* **Assignment**:
All lines in the data bearing the string "turquoise" should be identified and copied.

* **Provided data**:

----------

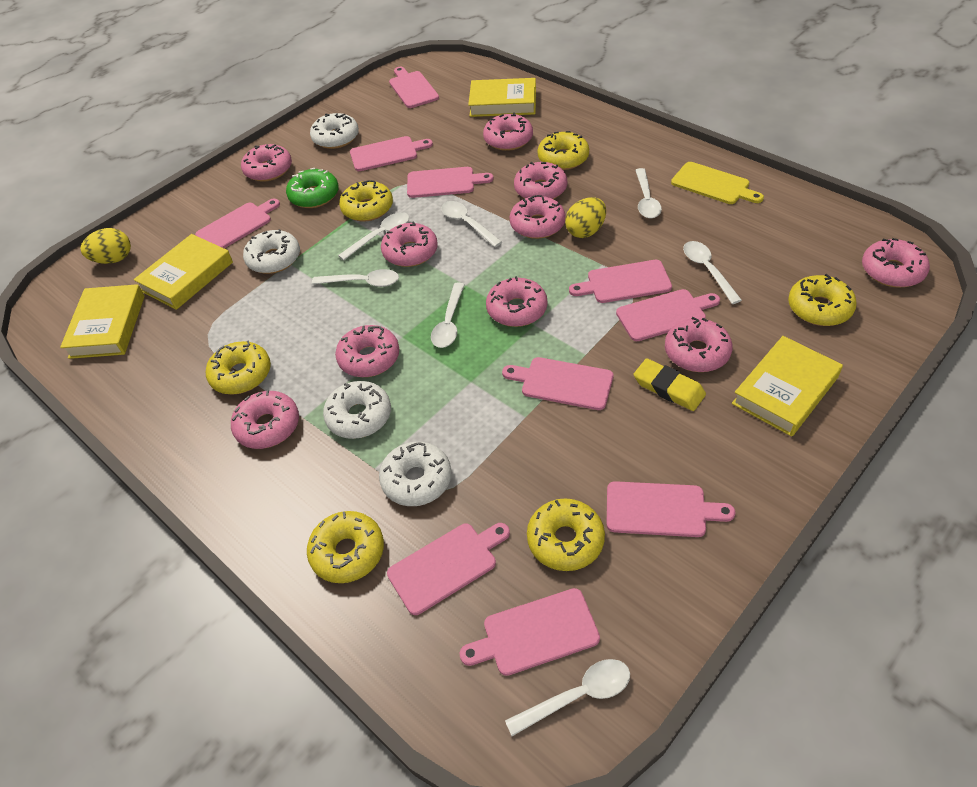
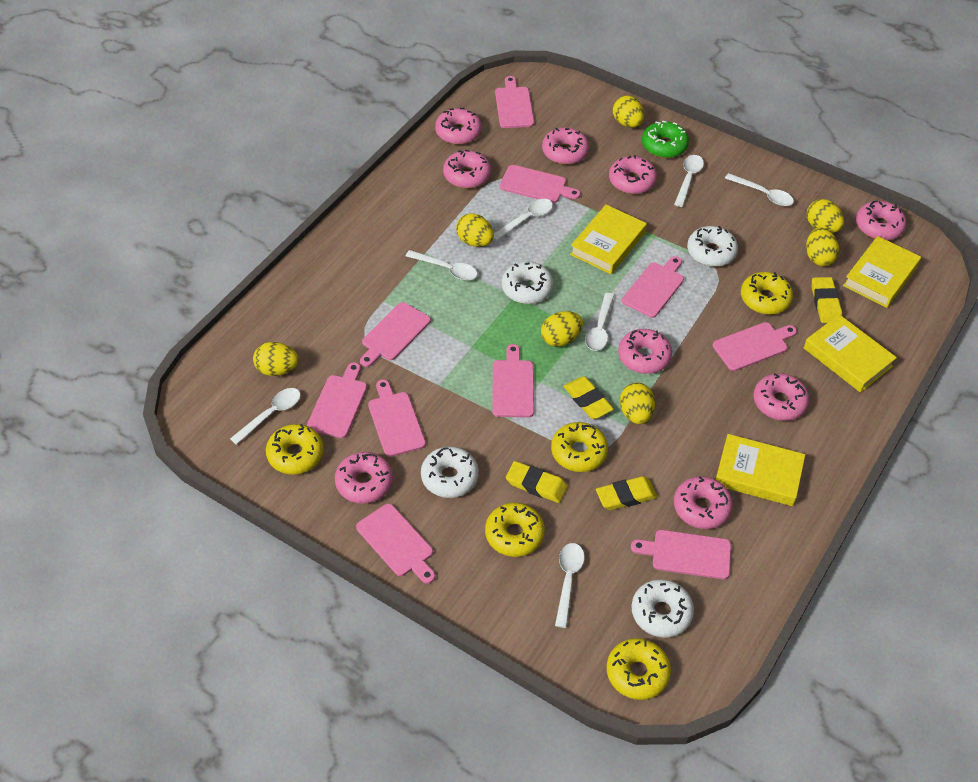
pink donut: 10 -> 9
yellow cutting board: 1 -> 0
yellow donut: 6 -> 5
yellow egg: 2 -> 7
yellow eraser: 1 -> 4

----------

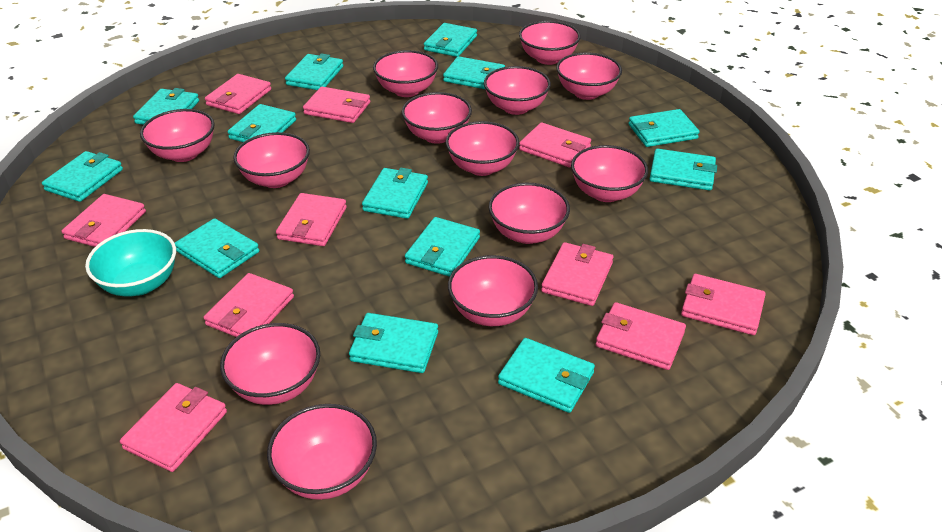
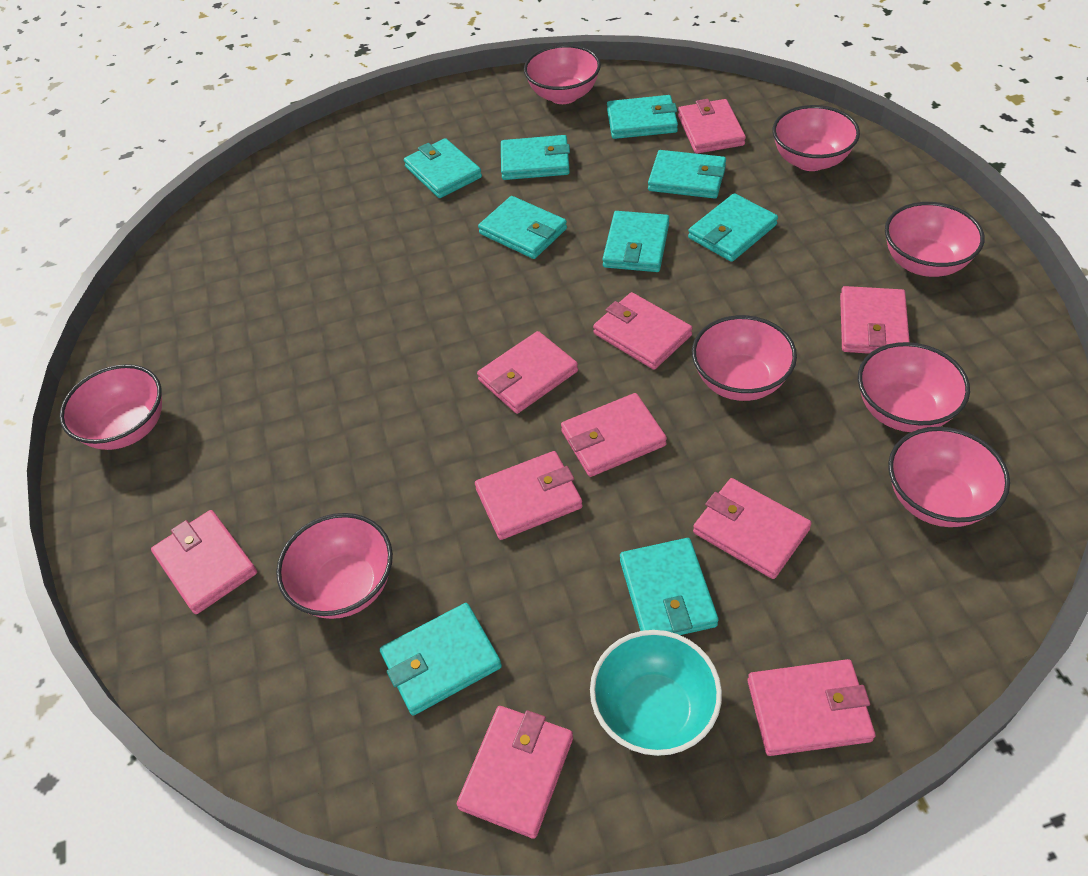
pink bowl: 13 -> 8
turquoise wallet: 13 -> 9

----------

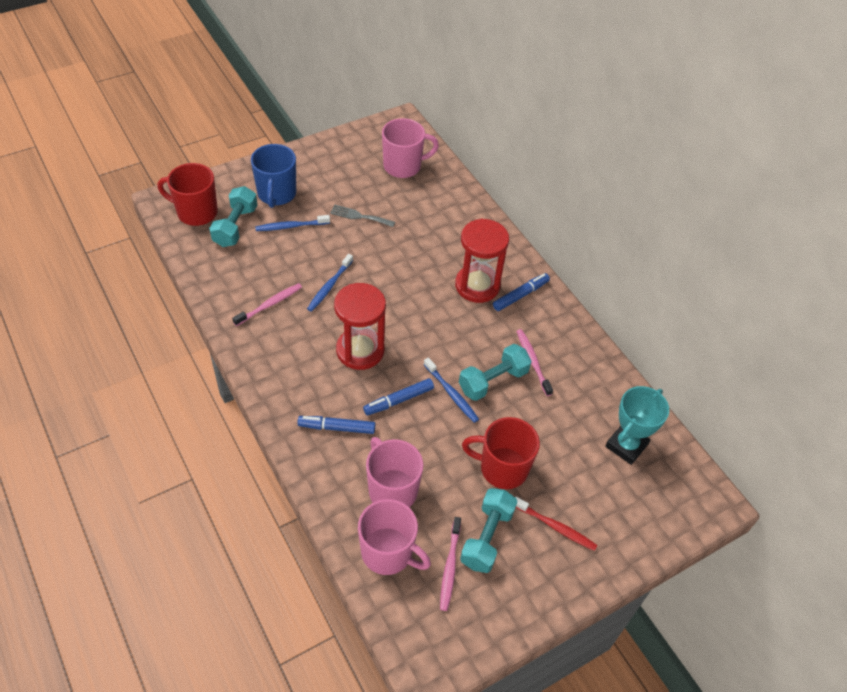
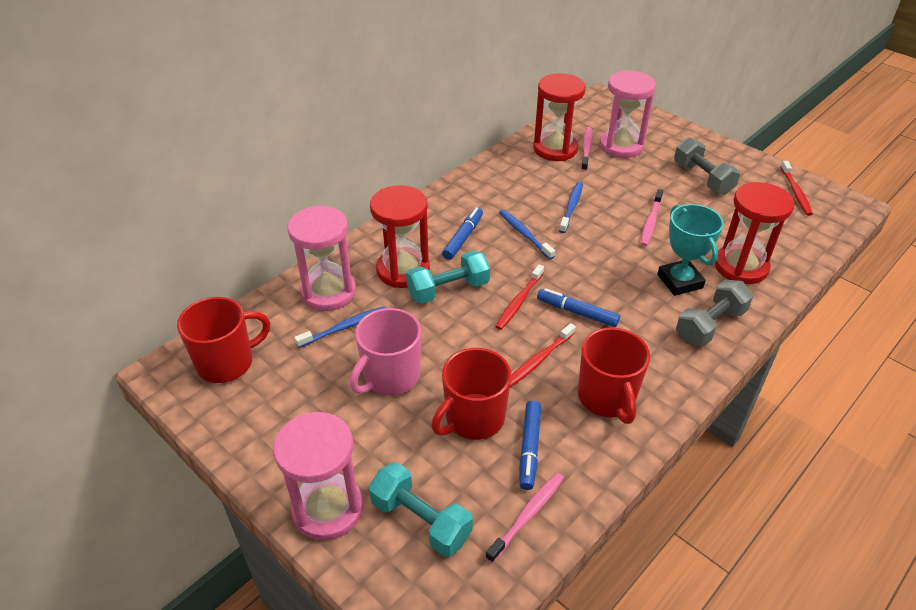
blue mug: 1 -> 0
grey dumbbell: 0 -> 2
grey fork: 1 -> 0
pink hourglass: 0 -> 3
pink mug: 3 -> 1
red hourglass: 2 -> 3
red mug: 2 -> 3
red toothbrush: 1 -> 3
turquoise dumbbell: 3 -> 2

----------

* **Problem solution**:
turquoise wallet: 13 -> 9
turquoise dumbbell: 3 -> 2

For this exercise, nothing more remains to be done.